- **EXERCISE DESCRIPTION**: Below are the records; output them exactly from the first line through the line with "green glasses: 8 -> 6", stopping there.
==================================================
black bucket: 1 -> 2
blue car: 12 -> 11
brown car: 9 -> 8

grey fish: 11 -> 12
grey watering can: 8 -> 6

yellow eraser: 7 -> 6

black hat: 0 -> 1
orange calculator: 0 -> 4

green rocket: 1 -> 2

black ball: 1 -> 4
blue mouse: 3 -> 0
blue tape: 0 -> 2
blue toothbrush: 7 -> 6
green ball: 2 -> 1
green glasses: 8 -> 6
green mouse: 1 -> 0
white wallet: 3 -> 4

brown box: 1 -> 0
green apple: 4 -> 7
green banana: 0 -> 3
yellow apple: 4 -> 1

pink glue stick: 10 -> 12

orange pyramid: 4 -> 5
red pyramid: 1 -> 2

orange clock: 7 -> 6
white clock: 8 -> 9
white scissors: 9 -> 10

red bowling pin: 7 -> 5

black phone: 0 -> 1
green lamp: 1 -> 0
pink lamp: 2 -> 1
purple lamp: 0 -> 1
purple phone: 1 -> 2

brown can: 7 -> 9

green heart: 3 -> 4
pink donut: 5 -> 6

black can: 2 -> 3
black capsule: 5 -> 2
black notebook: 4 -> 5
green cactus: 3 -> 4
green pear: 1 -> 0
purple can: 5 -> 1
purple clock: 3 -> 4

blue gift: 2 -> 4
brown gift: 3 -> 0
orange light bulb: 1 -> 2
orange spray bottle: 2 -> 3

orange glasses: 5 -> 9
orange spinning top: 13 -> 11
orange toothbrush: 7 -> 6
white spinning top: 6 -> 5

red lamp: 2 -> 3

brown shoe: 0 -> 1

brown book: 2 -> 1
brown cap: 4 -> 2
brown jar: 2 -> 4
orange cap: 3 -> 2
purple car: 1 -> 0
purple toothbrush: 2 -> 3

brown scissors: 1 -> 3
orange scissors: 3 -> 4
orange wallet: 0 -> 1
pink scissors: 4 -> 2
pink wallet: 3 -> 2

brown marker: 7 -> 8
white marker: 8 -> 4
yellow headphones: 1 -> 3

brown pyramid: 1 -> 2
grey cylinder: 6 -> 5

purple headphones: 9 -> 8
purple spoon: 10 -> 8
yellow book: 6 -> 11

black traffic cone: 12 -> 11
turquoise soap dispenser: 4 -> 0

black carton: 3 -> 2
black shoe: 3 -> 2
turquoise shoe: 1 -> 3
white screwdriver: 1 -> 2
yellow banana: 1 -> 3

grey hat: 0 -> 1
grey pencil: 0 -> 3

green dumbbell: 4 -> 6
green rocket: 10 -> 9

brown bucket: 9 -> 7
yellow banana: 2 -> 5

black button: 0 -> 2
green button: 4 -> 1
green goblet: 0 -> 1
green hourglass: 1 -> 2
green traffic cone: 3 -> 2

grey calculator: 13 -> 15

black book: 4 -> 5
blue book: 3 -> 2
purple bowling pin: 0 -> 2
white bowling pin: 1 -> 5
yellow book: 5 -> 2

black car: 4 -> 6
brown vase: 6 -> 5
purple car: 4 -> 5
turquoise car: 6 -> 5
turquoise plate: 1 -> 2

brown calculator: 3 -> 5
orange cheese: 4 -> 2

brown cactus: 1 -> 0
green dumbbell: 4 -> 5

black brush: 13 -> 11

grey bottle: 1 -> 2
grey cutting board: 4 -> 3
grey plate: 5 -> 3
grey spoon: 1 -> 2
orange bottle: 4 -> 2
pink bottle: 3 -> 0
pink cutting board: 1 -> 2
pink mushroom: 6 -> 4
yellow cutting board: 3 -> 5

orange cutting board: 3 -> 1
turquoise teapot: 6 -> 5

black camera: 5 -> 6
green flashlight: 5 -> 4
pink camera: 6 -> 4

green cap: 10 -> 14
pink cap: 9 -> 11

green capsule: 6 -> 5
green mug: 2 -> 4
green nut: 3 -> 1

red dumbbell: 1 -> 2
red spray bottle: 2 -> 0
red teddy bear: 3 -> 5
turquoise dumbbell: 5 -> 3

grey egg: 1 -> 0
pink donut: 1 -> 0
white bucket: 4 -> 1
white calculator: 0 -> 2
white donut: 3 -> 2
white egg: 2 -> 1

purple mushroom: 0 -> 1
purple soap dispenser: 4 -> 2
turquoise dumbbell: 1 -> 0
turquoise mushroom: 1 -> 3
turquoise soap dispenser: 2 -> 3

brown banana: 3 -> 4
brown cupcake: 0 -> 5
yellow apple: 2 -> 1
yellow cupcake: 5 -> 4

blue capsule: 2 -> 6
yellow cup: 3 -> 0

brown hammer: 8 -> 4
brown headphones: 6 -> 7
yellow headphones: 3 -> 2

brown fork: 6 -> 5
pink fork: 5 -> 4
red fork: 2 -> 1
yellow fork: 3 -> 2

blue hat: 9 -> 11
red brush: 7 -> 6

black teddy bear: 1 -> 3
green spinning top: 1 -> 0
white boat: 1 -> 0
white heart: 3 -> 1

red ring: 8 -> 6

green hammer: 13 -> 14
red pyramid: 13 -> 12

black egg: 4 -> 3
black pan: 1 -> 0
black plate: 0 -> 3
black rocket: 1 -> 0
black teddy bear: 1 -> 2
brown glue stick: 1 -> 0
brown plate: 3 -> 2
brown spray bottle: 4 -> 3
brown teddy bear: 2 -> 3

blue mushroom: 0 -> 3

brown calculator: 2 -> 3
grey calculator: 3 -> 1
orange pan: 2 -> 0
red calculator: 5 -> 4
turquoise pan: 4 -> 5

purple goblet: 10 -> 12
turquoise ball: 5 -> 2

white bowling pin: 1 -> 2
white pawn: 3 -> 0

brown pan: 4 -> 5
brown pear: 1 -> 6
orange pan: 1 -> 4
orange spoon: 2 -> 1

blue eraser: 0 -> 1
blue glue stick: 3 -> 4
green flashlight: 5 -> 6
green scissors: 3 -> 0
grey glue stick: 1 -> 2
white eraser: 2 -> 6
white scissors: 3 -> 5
==================================================
- **RESPONSE TO THE EXERCISE**:
black bucket: 1 -> 2
blue car: 12 -> 11
brown car: 9 -> 8

grey fish: 11 -> 12
grey watering can: 8 -> 6

yellow eraser: 7 -> 6

black hat: 0 -> 1
orange calculator: 0 -> 4

green rocket: 1 -> 2

black ball: 1 -> 4
blue mouse: 3 -> 0
blue tape: 0 -> 2
blue toothbrush: 7 -> 6
green ball: 2 -> 1
green glasses: 8 -> 6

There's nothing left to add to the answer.